══ Data

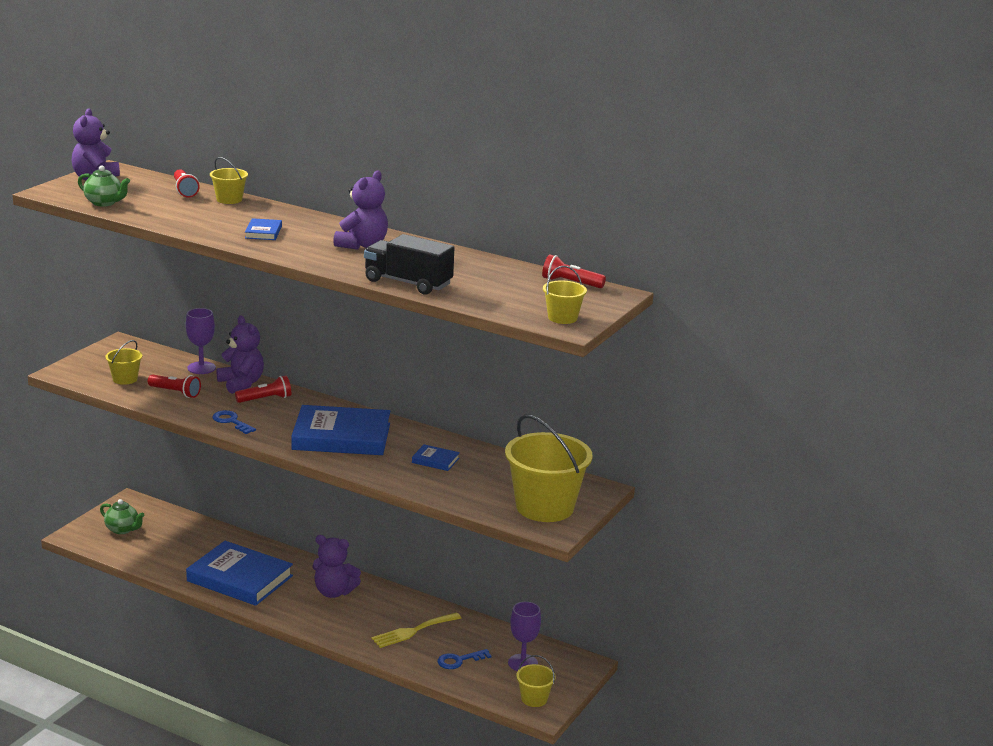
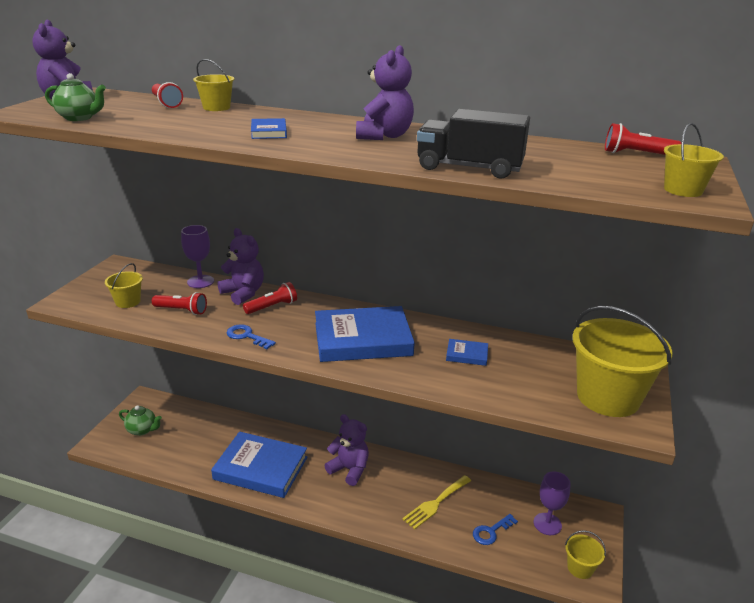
camera: 10 degrees left, 5 degrees up
purple teddy bear [312,535,361,598] -> purple teddy bear turned 150 degrees counterclockwise [324,414,369,486]

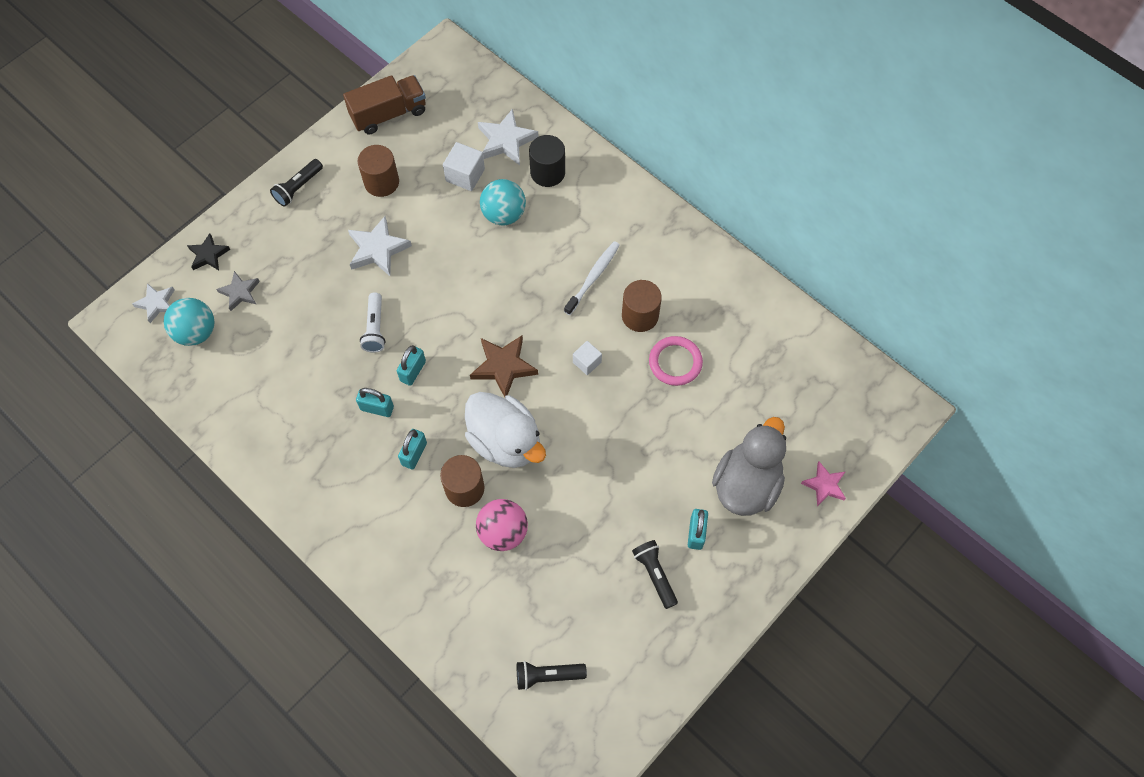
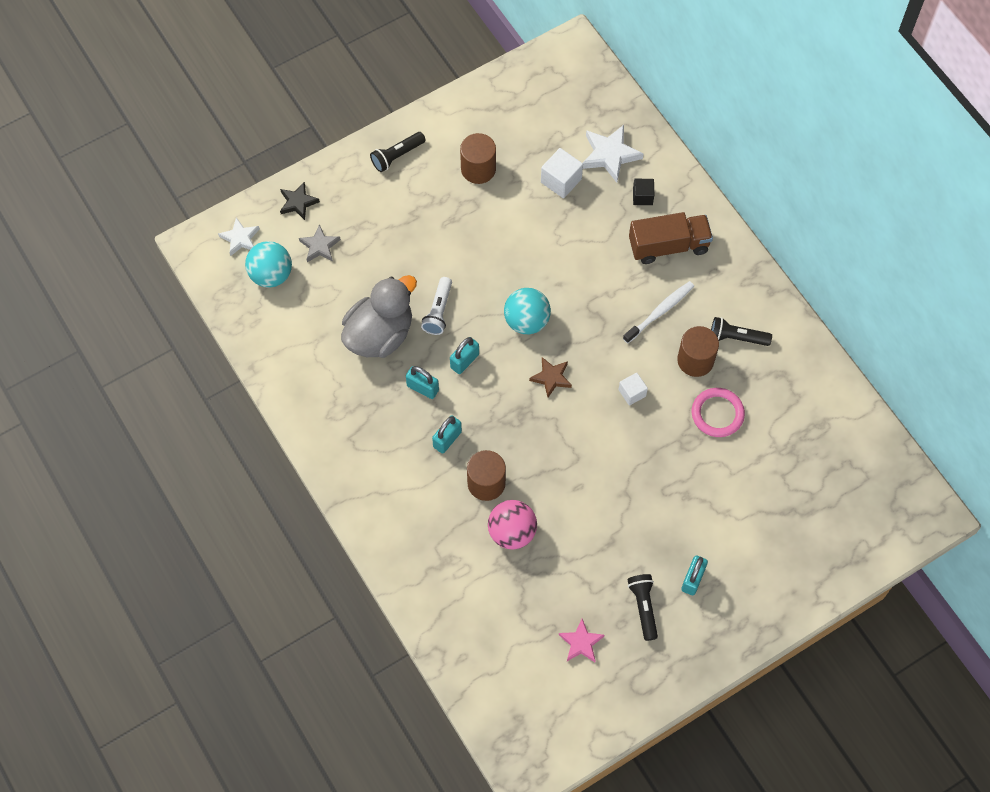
camera: 15 degrees right, 0 degrees up
brown truck [343,75,426,134] -> brown truck moved to [629,212,713,264]
white star [348,216,412,276] -> none
white duck [465,392,546,468] -> none
brown star [470,335,538,397] -> brown star [529,357,572,397], size x0.64
turquoise ball [480,179,526,226] -> turquoise ball moved to [504,288,551,334]
black flashlight [517,661,587,690] -> black flashlight moved to [711,317,772,346]
black cylinder [529,135,565,187] -> black cube [633,179,654,205]
grey duck [712,417,786,516] -> grey duck moved to [341,275,417,358]
pink star [801,462,846,506] -> pink star moved to [559,619,604,662]

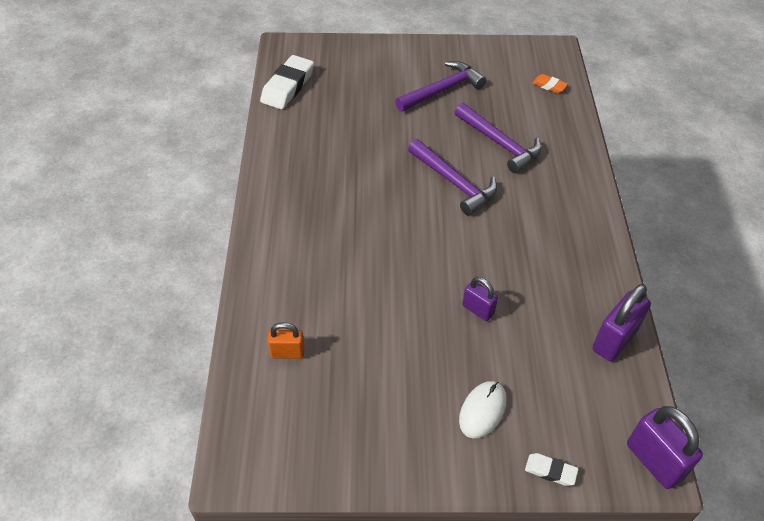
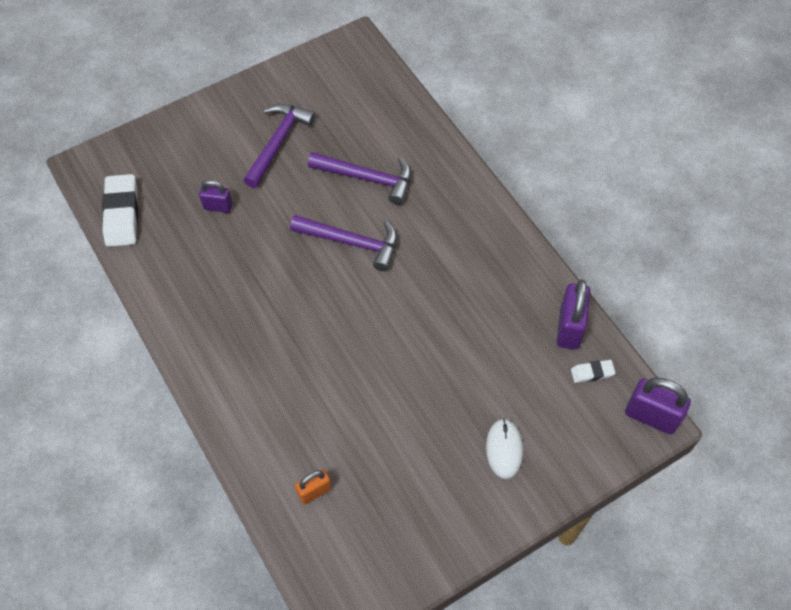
camera: 30 degrees left, 10 degrees up
purple padlock [462,277,498,321] -> purple padlock moved to [199,180,233,213]
white eraser [525,453,578,486] -> white eraser moved to [571,360,615,383]
orange eraser [532,74,568,93] -> none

════

■ **How to complete this task**
Copy out the lines exactly as written, beginning with the one that contains "brown star [470,335,538,397]" and ending with the last line of the material; do not include pictures.

■ **Final answer**
brown star [470,335,538,397] -> brown star [529,357,572,397], size x0.64
turquoise ball [480,179,526,226] -> turquoise ball moved to [504,288,551,334]
black flashlight [517,661,587,690] -> black flashlight moved to [711,317,772,346]
black cylinder [529,135,565,187] -> black cube [633,179,654,205]
grey duck [712,417,786,516] -> grey duck moved to [341,275,417,358]
pink star [801,462,846,506] -> pink star moved to [559,619,604,662]

camera: 30 degrees left, 10 degrees up
purple padlock [462,277,498,321] -> purple padlock moved to [199,180,233,213]
white eraser [525,453,578,486] -> white eraser moved to [571,360,615,383]
orange eraser [532,74,568,93] -> none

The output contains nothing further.